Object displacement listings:
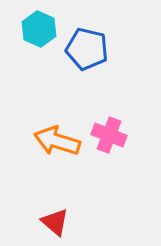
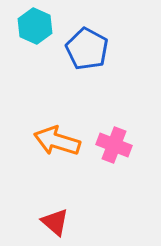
cyan hexagon: moved 4 px left, 3 px up
blue pentagon: rotated 15 degrees clockwise
pink cross: moved 5 px right, 10 px down
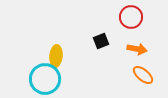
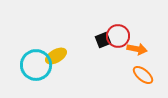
red circle: moved 13 px left, 19 px down
black square: moved 2 px right, 1 px up
yellow ellipse: rotated 55 degrees clockwise
cyan circle: moved 9 px left, 14 px up
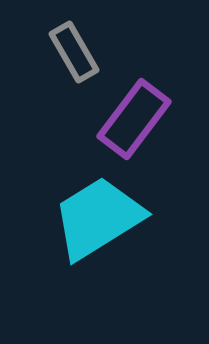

Problem details: Output every entry above verbatim, but leave out the pictures.

Finished exercise:
cyan hexagon: moved 4 px left, 3 px up
blue pentagon: rotated 15 degrees clockwise
pink cross: moved 5 px right, 10 px down
red circle: moved 13 px left, 19 px down
black square: moved 2 px right, 1 px up
yellow ellipse: rotated 55 degrees clockwise
cyan circle: moved 9 px left, 14 px up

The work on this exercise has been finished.